**Your assignment:** The expected output is the full set of entries, retyped verbatim, pictures excluded.

**Supplied records:**
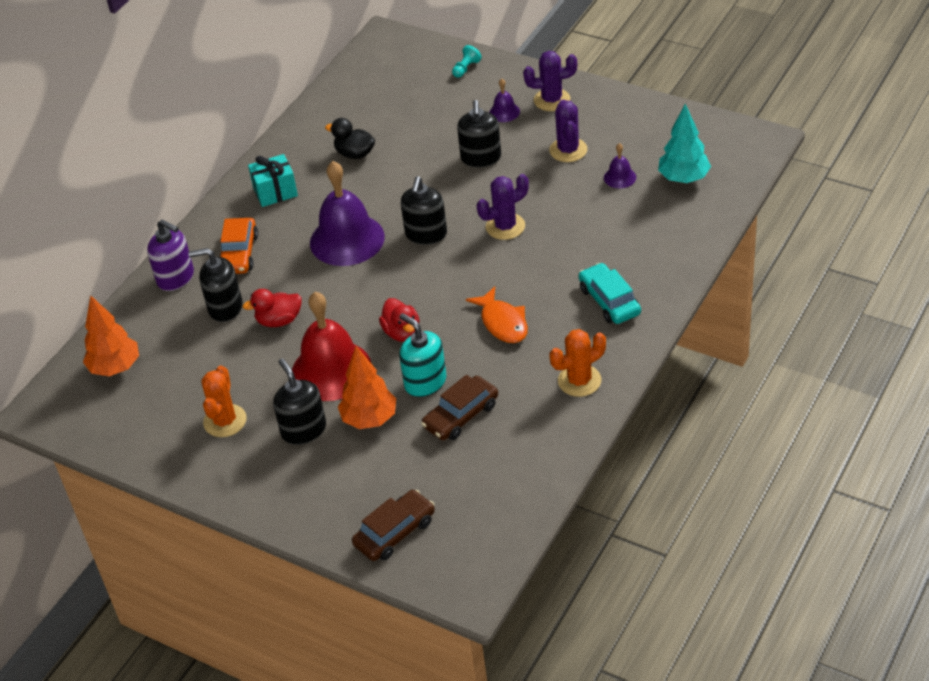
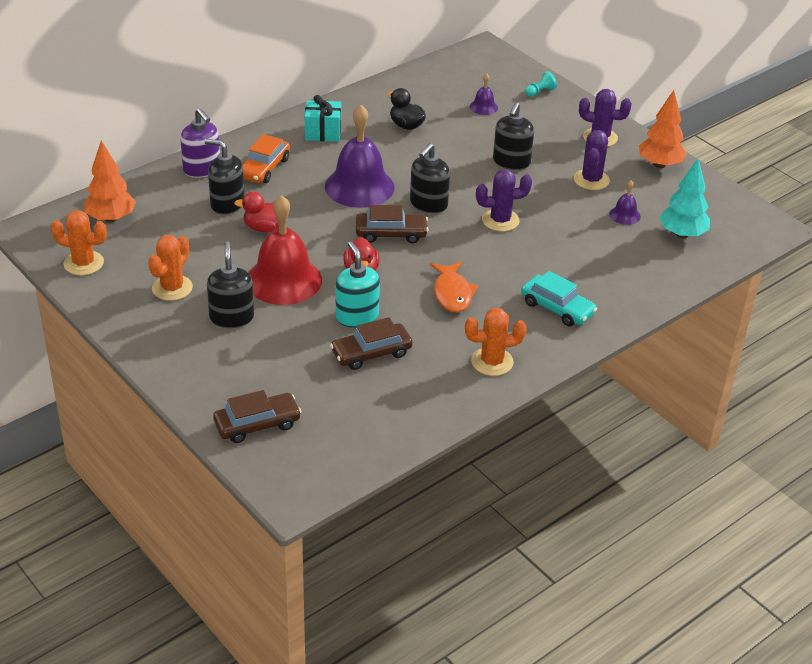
camera: 15 degrees right, 5 degrees down
(118, 428) = (83, 263): none -> orange cactus
(369, 419) = (292, 328): orange tree -> orange tree (659, 165)
(407, 280) = (391, 234): none -> brown car
(504, 112) = (553, 134): purple bell -> purple bell (483, 107)
(609, 301) = (557, 308): turquoise car -> turquoise car turned 135 degrees clockwise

**Written reply:**
camera: 15 degrees right, 5 degrees down
(118, 428) = (83, 263): none -> orange cactus
(369, 419) = (292, 328): orange tree -> orange tree (659, 165)
(407, 280) = (391, 234): none -> brown car
(504, 112) = (553, 134): purple bell -> purple bell (483, 107)
(609, 301) = (557, 308): turquoise car -> turquoise car turned 135 degrees clockwise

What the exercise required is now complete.